**Work required**
Produce an exact copy of the lines from the line containing "R6: 8.2k (N006, U1/DIS) -> 8.2k (N006, N008)" through the last line of the entries below, and only those lines.
*** Data provided Section Begins ***
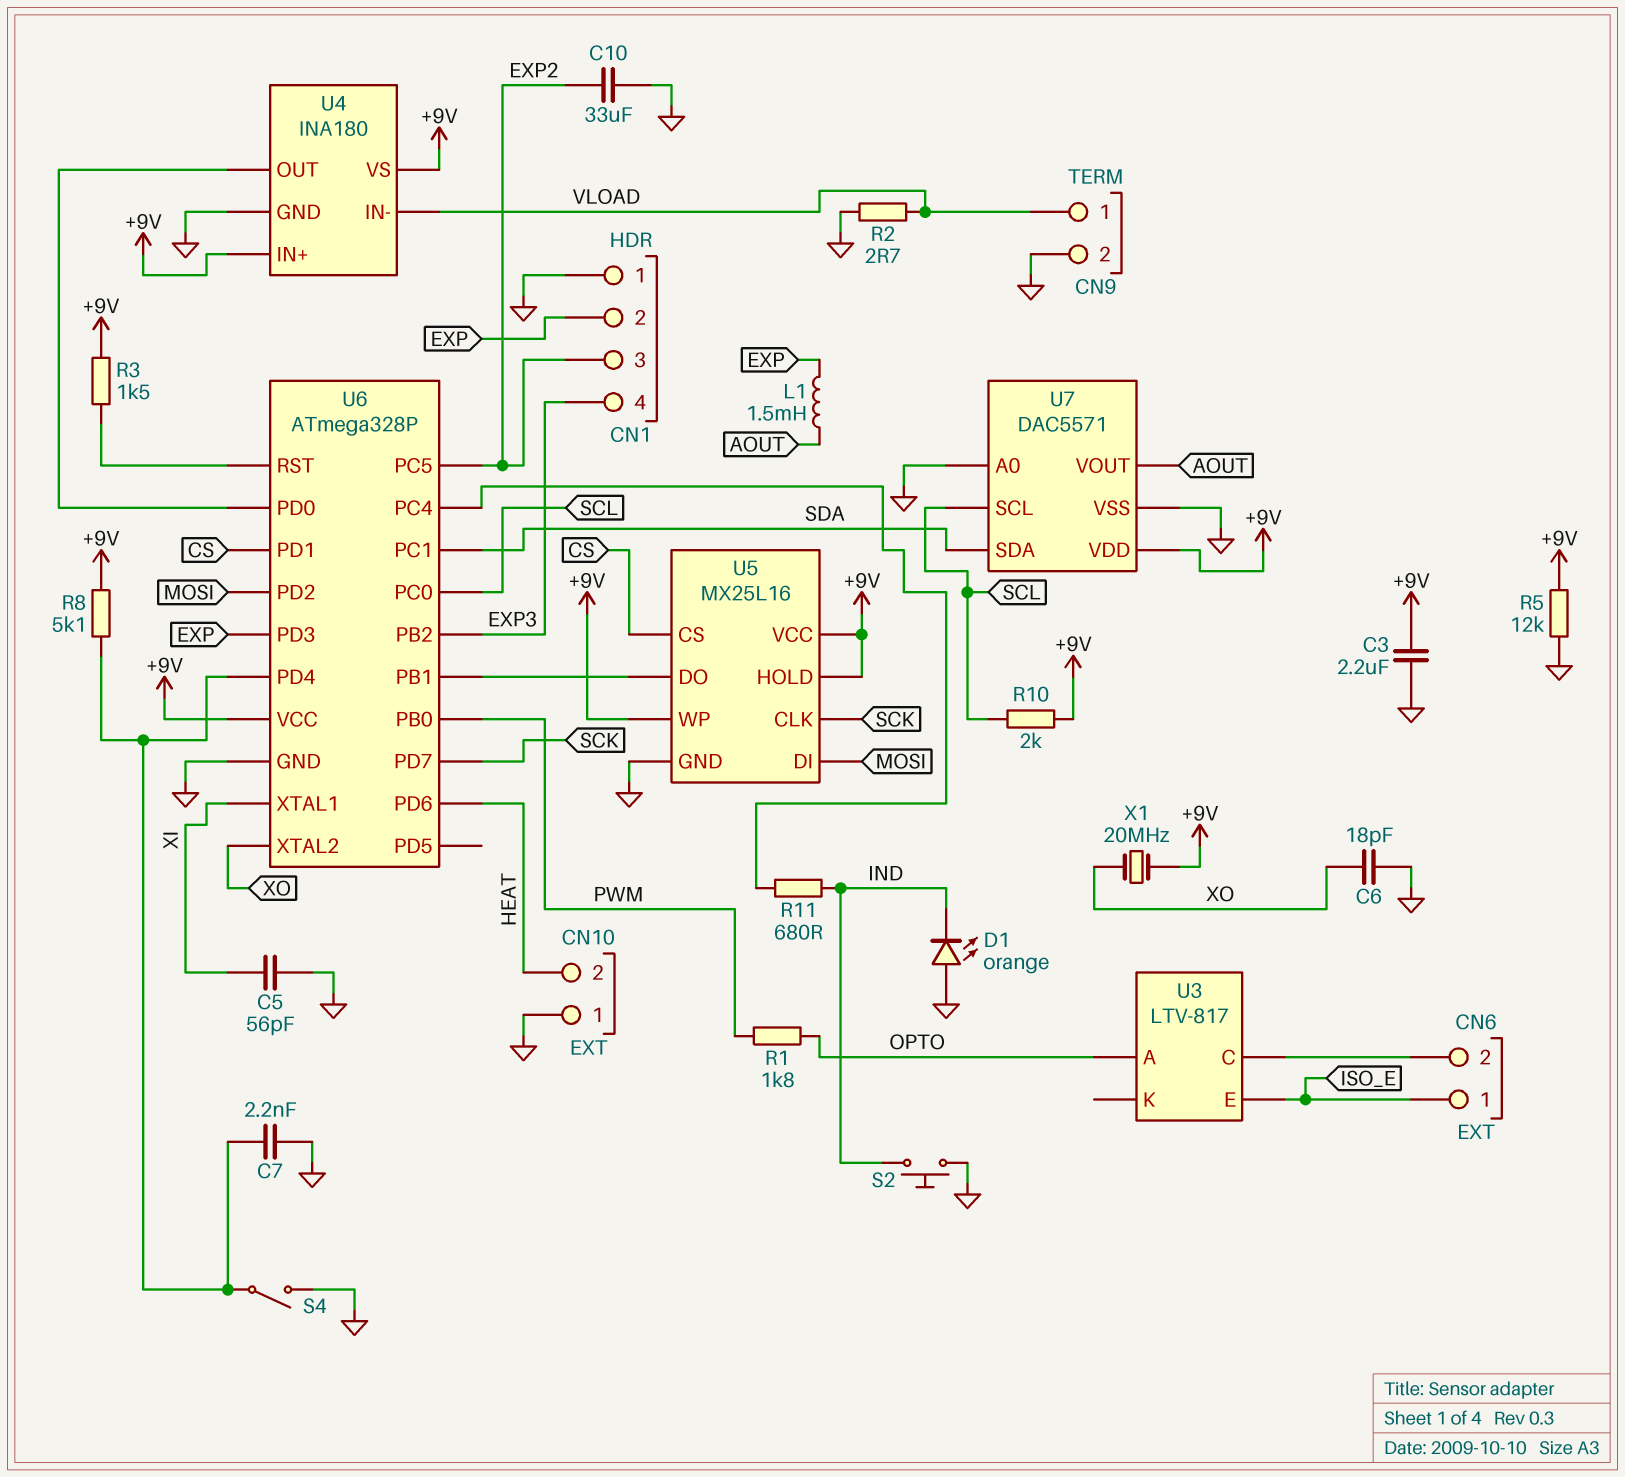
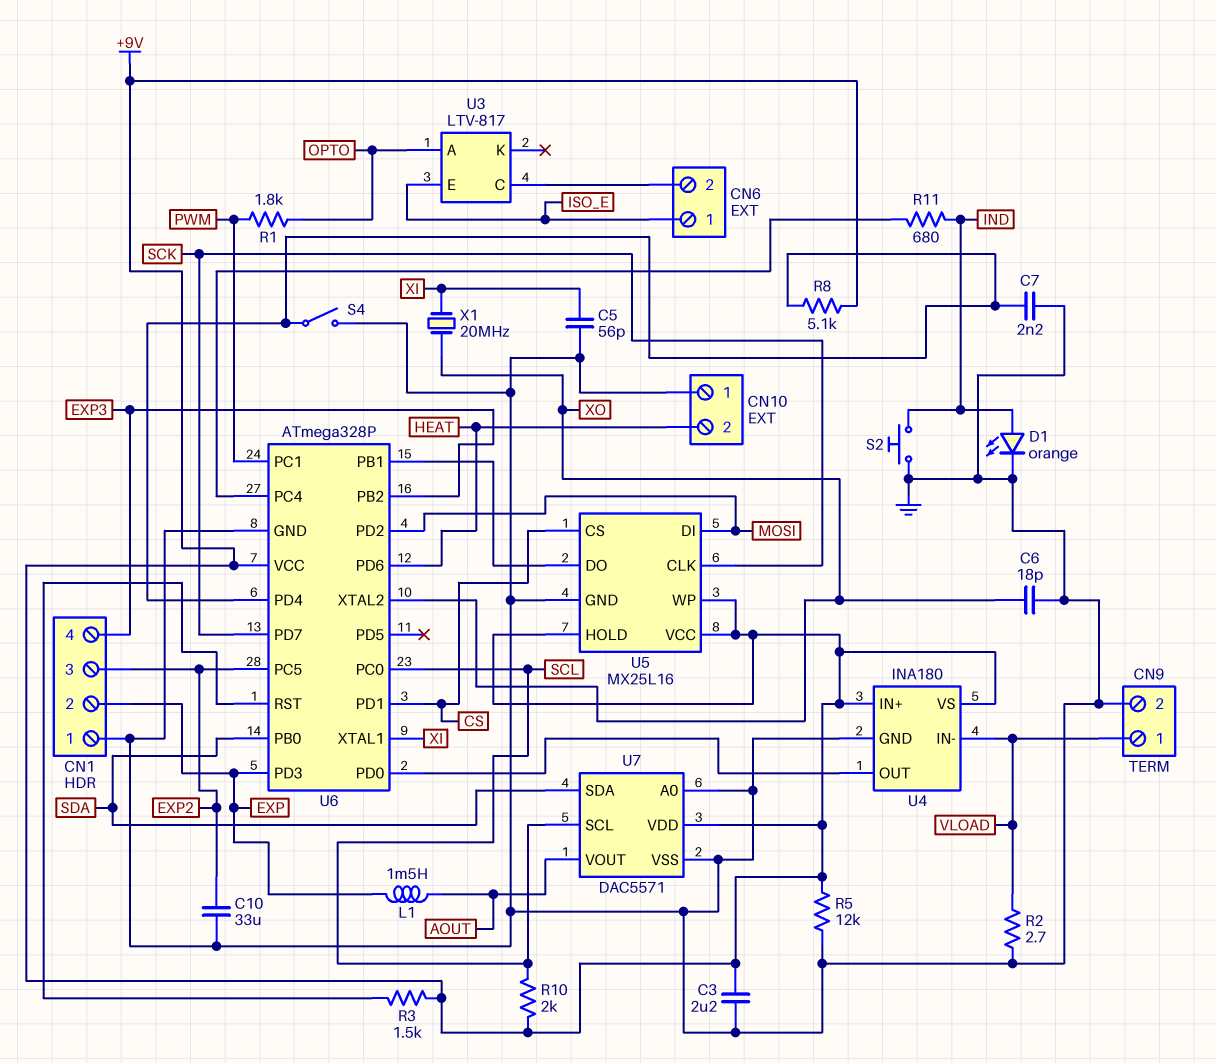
D1: LED orange (A GND, K IND) -> LED orange (A IND, K GND)
U6 pin PB0: PWM -> SDA
U6 pin PC1: SDA -> PWM
X1: 20MHz (+9V, XO) -> 20MHz (XI, XO)

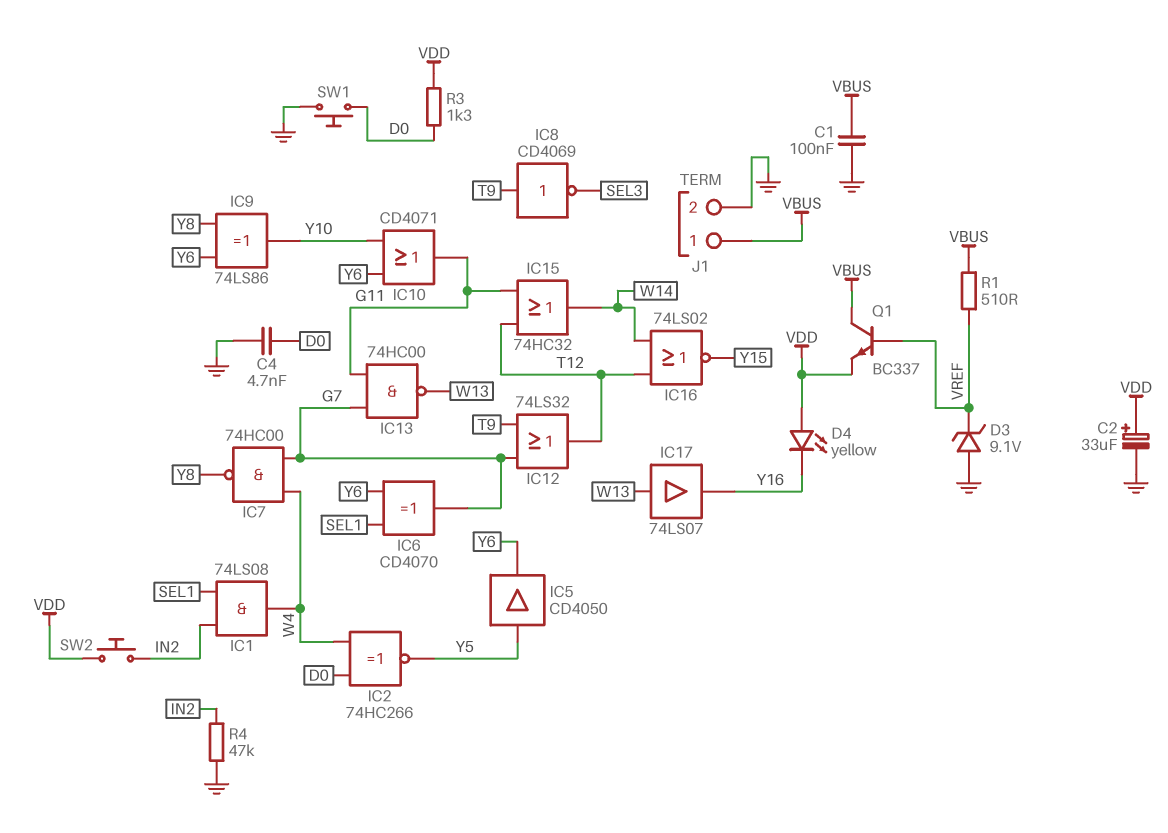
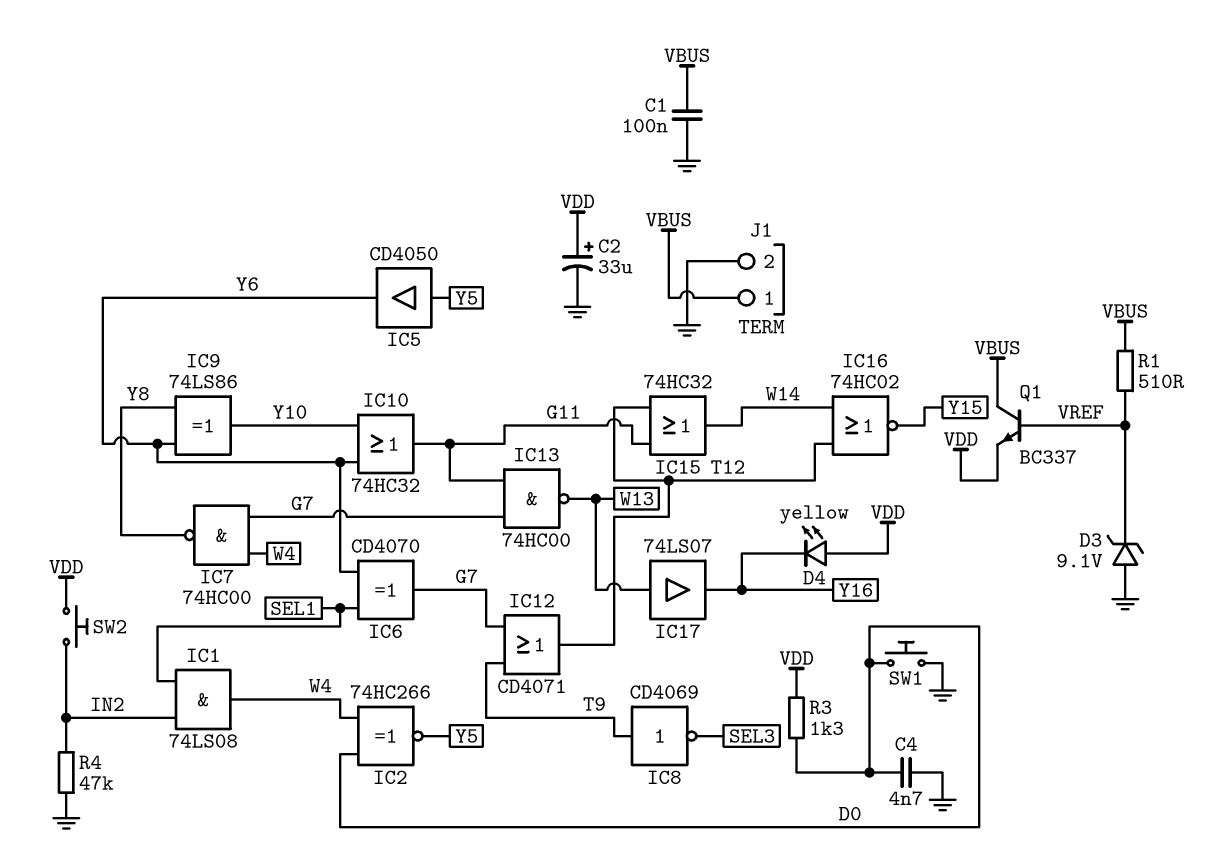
IC10: OR CD4071 (in Y6, in Y10, out G11) -> OR 74HC32 (in Y6, in Y10, out G11)
IC12: OR 74LS32 (in G7, in T9, out T12) -> OR CD4071 (in G7, in T9, out T12)
IC16: NOR 74LS02 (in T12, in W14, out Y15) -> NOR 74HC02 (in T12, in W14, out Y15)

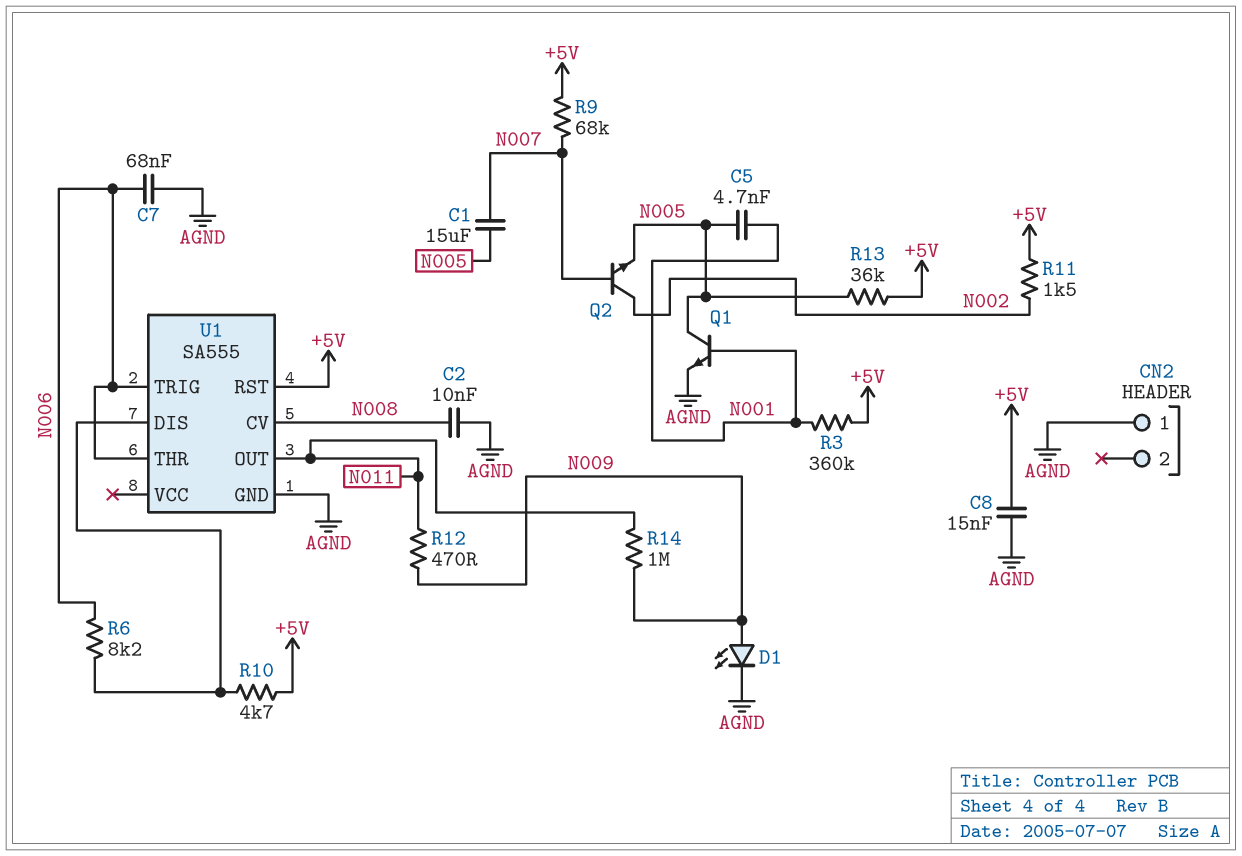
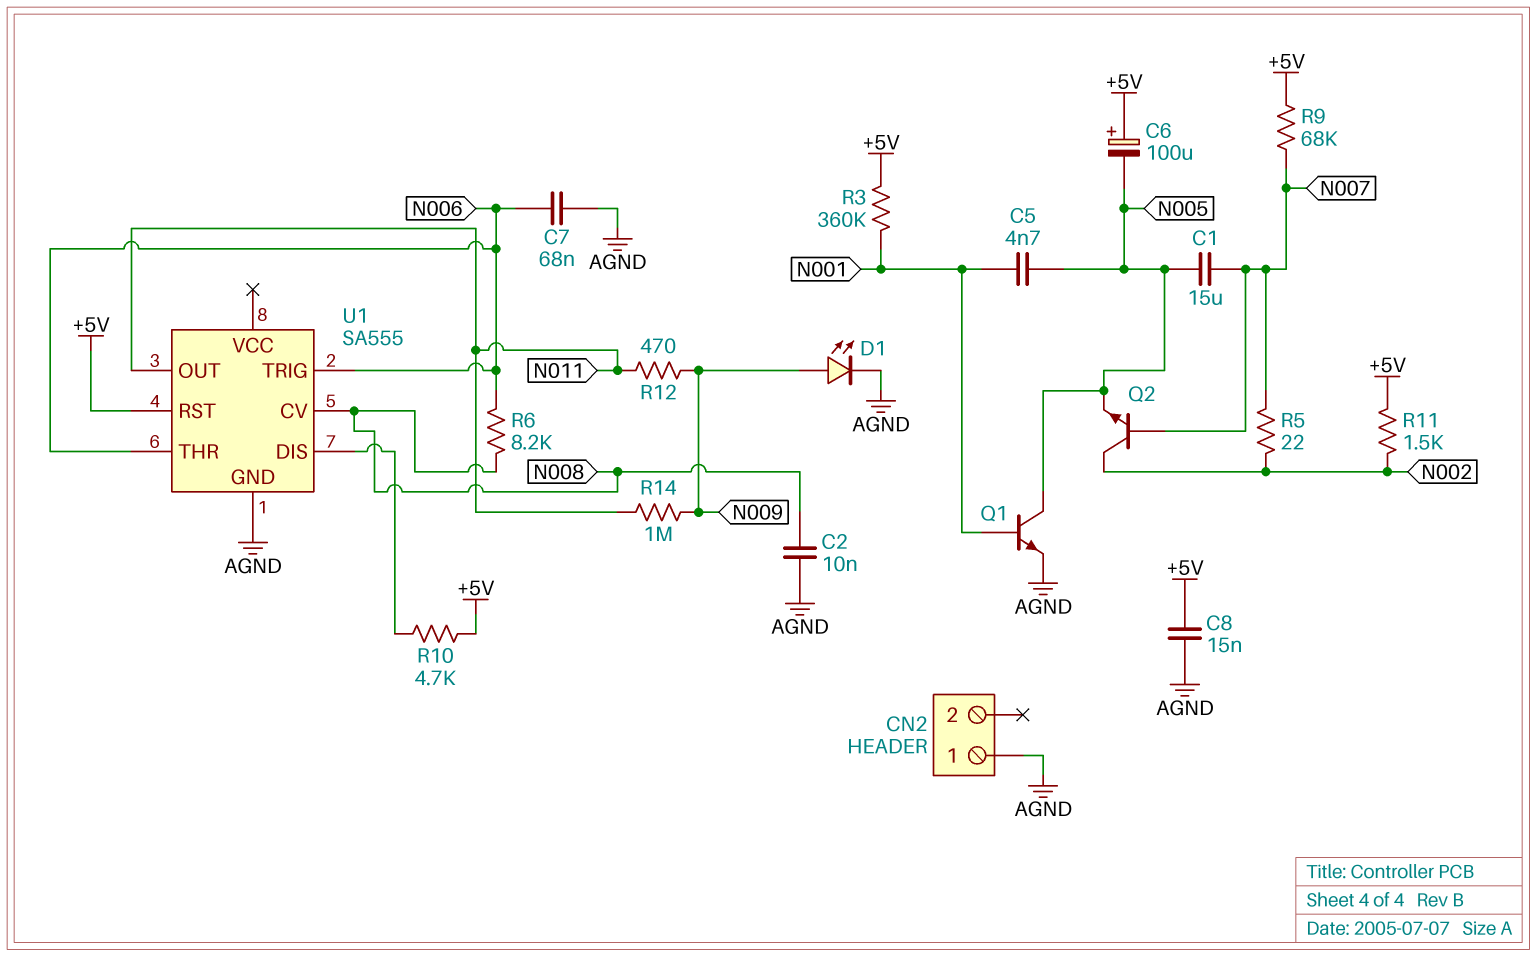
C6: none -> 100uF (plus +5V, minus N005)
R5: none -> 22 (N002, N007)
R6: 8.2k (N006, U1/DIS) -> 8.2k (N006, N008)
R13: 36k (+5V, N005) -> none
*** Data provided Section Ends ***
**Answer box**
R6: 8.2k (N006, U1/DIS) -> 8.2k (N006, N008)
R13: 36k (+5V, N005) -> none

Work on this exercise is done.